▸ **Aim of the exercise**
Output, exactly and with no pictures, the line that contains "purple boat [362,364,422,477] -> none" and every line that comes after it in the data below, the last one included.

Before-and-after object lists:

────

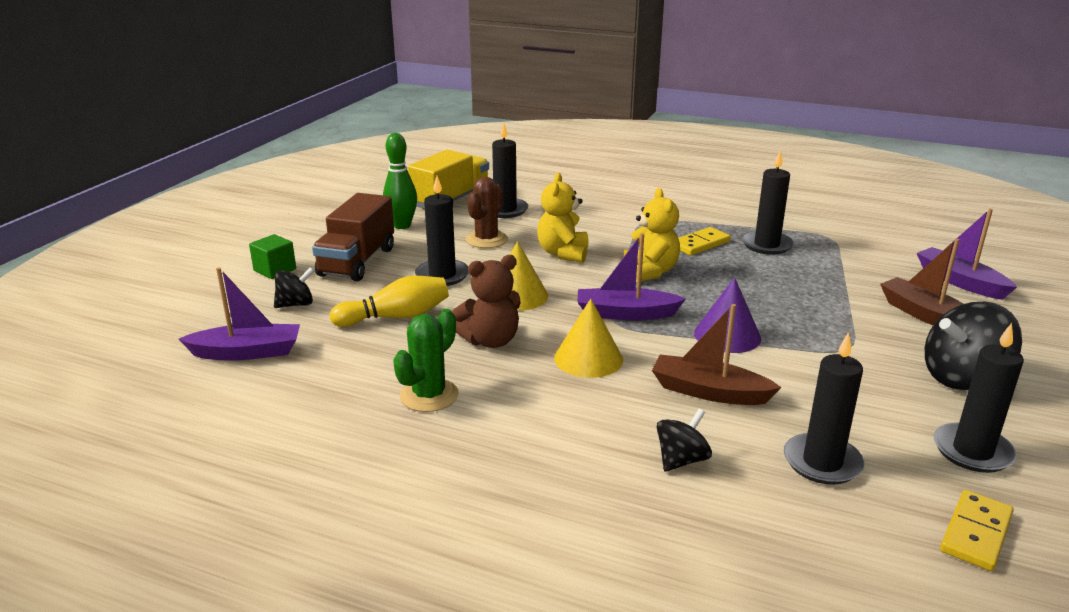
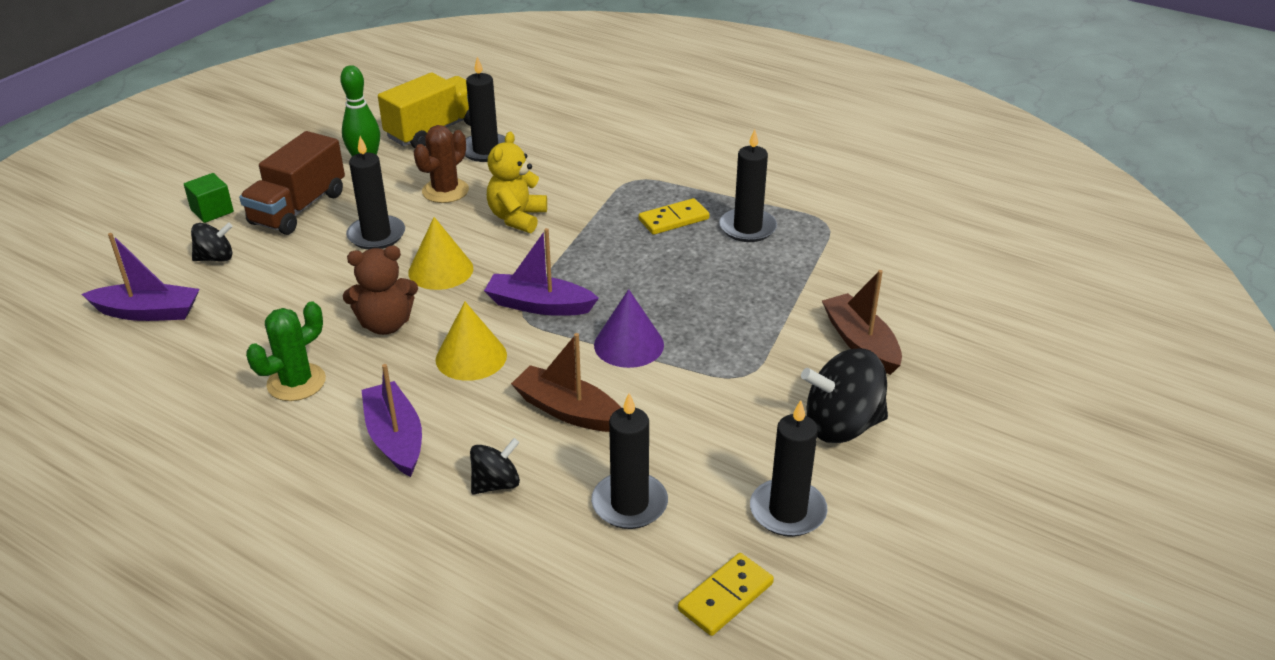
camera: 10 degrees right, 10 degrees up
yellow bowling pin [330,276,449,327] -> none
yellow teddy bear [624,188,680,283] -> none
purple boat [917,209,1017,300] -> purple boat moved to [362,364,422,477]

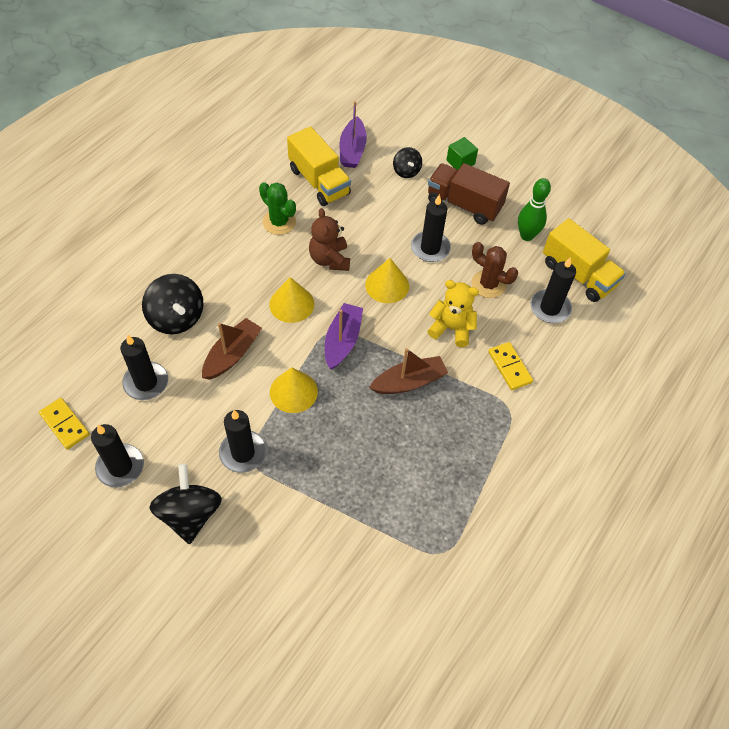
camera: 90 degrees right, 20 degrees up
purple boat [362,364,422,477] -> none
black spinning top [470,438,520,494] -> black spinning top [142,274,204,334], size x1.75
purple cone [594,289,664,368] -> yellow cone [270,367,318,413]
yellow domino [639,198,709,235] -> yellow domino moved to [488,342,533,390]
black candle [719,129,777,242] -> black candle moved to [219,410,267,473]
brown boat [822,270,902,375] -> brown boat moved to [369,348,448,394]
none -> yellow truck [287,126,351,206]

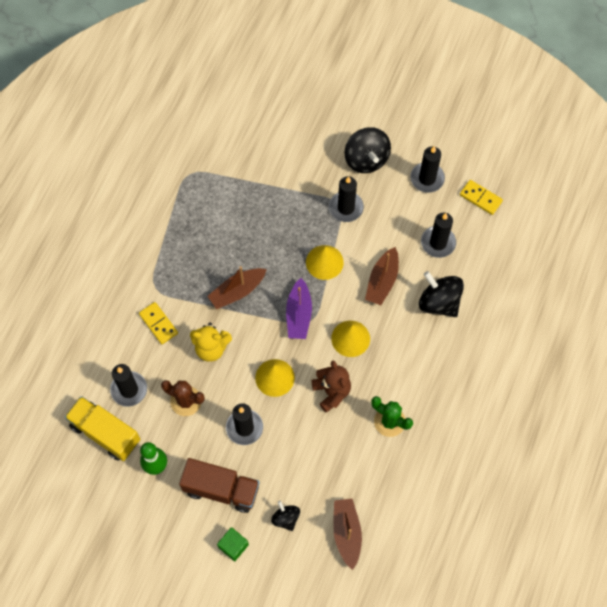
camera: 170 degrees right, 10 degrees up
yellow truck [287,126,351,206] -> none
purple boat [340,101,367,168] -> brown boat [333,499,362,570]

────

▸ **Finished task**
purple boat [362,364,422,477] -> none
black spinning top [470,438,520,494] -> black spinning top [142,274,204,334], size x1.75
purple cone [594,289,664,368] -> yellow cone [270,367,318,413]
yellow domino [639,198,709,235] -> yellow domino moved to [488,342,533,390]
black candle [719,129,777,242] -> black candle moved to [219,410,267,473]
brown boat [822,270,902,375] -> brown boat moved to [369,348,448,394]
none -> yellow truck [287,126,351,206]

camera: 170 degrees right, 10 degrees up
yellow truck [287,126,351,206] -> none
purple boat [340,101,367,168] -> brown boat [333,499,362,570]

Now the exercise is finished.